_The request_
Count the lines below that contain the string "reading". Give only the number.

_Material provided_
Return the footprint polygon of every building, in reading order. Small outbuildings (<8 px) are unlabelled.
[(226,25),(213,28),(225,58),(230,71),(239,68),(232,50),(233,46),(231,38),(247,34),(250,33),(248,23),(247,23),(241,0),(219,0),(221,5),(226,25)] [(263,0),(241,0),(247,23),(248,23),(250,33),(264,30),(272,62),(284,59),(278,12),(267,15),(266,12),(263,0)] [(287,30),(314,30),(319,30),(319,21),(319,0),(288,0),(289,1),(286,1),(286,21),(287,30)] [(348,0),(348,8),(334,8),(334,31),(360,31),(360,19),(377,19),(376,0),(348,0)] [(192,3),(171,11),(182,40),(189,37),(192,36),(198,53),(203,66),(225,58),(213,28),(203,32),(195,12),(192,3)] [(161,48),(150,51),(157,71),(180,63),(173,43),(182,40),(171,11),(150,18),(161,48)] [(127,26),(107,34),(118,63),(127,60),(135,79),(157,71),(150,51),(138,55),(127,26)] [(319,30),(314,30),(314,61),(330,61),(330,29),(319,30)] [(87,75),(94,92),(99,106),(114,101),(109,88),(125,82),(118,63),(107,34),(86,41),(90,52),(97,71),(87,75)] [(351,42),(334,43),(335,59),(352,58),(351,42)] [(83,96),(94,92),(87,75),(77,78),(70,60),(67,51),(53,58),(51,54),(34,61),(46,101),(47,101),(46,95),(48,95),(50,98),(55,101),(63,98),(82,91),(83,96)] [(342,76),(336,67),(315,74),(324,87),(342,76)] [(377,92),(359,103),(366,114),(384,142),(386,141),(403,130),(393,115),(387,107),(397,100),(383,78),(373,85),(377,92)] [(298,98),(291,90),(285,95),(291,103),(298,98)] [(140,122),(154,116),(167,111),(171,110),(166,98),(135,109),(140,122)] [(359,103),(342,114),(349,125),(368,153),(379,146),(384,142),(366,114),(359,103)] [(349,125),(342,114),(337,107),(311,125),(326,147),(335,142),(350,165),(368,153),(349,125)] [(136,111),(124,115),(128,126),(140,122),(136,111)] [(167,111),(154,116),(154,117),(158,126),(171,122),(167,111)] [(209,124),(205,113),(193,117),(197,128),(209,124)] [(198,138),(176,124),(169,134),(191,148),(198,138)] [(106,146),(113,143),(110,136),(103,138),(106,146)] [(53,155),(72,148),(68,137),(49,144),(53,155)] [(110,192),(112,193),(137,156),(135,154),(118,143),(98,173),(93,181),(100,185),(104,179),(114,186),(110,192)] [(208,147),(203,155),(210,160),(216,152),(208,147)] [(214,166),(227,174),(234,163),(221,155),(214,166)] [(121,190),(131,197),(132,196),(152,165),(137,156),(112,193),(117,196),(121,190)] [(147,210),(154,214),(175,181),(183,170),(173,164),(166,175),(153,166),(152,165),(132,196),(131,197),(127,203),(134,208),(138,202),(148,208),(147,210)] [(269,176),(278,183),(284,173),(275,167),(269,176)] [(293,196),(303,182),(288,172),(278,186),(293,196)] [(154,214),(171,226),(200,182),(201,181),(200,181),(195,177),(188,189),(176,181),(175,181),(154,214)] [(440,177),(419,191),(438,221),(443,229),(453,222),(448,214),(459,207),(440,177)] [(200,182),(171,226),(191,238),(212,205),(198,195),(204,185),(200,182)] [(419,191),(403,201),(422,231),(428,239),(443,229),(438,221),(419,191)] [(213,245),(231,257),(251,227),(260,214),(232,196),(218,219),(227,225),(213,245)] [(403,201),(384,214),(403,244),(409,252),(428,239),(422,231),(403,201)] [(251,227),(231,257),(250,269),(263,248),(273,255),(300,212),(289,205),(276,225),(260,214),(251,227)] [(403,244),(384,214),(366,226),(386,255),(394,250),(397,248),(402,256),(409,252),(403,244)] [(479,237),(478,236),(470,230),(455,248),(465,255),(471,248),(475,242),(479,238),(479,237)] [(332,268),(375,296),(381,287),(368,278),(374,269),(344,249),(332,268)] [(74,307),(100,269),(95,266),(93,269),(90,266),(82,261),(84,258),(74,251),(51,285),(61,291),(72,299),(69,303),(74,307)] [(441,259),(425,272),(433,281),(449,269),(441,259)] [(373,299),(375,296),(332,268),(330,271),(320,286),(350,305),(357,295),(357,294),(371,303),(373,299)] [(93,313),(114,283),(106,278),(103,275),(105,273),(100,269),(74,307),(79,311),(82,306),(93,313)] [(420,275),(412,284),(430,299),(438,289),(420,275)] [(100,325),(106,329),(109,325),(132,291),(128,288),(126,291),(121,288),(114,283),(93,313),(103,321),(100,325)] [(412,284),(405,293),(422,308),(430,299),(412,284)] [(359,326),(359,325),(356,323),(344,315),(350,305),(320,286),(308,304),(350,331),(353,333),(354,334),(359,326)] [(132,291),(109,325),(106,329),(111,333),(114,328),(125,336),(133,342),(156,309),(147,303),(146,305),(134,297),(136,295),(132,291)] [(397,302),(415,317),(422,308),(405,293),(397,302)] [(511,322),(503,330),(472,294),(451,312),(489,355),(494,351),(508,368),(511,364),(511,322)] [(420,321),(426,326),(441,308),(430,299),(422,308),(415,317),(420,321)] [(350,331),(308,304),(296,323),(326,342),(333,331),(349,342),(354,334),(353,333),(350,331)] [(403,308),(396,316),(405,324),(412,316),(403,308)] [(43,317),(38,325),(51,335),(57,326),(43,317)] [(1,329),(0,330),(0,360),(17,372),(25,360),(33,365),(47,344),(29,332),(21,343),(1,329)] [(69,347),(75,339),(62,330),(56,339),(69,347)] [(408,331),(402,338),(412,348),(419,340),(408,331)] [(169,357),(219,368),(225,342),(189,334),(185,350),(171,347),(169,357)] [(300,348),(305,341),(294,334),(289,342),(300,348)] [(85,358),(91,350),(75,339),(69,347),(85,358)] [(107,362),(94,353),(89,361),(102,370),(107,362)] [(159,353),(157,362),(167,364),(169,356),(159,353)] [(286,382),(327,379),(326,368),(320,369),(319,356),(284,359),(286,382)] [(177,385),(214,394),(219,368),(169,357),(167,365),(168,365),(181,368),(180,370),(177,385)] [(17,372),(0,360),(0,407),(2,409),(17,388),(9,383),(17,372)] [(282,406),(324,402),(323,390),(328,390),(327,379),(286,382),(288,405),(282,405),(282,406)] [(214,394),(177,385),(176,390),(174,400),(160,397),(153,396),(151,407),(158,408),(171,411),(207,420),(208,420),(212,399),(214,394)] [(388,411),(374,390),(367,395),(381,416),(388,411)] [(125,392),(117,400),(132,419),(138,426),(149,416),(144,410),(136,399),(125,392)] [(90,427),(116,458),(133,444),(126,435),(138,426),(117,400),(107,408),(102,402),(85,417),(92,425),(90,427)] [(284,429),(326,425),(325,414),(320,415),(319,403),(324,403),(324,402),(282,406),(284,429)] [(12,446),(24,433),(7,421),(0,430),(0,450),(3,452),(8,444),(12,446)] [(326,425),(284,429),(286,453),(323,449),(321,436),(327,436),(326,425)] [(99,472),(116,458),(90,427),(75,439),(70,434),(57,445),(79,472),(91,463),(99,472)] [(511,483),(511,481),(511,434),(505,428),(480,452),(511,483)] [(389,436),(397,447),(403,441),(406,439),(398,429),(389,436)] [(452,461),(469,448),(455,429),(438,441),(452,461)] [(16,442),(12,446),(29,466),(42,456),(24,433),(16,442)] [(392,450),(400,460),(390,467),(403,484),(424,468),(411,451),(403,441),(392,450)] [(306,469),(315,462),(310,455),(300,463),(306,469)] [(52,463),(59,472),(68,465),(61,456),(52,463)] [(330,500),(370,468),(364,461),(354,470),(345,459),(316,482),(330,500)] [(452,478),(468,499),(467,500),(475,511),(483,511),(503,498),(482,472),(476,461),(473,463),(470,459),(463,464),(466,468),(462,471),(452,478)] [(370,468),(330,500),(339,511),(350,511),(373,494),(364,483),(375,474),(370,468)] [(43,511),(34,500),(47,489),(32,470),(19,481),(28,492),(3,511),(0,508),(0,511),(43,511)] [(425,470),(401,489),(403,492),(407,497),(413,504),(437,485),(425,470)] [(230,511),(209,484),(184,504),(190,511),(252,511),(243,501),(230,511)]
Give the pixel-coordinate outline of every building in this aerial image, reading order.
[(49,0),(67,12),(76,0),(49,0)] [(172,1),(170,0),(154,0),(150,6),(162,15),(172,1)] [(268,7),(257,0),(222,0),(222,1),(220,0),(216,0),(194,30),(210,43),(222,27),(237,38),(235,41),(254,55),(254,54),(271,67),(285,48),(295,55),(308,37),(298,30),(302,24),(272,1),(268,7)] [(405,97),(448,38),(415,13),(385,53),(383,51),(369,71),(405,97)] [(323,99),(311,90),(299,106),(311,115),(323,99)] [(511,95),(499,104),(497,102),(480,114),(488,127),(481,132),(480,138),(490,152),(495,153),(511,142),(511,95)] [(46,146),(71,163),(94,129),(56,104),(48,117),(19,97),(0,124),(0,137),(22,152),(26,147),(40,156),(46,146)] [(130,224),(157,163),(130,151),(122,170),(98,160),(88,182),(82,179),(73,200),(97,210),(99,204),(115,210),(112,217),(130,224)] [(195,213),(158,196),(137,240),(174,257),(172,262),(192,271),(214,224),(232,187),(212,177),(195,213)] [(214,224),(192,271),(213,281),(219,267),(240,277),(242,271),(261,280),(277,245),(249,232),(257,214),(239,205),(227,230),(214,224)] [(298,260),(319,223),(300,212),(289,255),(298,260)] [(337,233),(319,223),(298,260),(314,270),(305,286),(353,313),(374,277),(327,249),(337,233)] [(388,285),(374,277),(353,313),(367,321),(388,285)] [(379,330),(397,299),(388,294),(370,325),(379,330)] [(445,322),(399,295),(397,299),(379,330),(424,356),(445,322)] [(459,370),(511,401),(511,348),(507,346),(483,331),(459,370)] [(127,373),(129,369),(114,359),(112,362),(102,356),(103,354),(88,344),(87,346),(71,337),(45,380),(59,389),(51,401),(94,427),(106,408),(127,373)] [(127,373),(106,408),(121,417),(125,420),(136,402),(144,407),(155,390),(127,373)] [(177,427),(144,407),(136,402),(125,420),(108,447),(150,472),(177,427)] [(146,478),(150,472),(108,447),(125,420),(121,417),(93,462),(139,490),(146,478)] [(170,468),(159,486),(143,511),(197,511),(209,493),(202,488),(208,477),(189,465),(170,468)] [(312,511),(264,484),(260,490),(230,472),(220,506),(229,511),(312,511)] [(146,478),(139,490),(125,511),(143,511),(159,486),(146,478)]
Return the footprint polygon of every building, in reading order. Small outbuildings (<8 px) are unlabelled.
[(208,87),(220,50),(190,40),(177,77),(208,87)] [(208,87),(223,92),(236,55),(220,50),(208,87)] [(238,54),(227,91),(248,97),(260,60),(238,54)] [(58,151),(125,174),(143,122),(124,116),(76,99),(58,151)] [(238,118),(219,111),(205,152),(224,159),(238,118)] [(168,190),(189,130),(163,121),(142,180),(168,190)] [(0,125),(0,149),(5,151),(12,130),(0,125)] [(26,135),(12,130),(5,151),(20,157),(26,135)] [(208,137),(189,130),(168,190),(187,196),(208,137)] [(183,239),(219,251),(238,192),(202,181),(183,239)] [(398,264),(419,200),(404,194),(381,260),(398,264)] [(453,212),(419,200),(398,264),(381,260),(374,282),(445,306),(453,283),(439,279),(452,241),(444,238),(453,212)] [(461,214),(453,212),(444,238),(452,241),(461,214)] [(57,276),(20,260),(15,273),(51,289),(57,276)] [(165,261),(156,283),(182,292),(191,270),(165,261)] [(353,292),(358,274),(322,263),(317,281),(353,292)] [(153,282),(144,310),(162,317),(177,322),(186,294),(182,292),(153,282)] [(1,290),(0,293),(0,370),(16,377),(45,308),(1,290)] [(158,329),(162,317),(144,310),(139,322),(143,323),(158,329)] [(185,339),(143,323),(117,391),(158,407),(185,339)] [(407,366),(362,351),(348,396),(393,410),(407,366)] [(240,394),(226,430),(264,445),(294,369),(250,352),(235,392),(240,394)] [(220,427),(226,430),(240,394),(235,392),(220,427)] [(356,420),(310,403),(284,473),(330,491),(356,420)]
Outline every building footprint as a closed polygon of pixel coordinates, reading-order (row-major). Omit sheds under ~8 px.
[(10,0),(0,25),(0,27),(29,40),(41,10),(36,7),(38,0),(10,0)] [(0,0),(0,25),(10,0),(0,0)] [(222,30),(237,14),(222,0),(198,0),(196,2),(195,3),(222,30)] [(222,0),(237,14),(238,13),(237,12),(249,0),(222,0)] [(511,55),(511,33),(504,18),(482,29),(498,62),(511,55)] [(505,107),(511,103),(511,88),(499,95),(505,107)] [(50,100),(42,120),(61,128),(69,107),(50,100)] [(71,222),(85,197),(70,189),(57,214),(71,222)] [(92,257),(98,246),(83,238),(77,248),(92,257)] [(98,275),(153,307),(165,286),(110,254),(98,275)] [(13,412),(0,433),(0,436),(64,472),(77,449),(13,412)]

_Output of the task_
4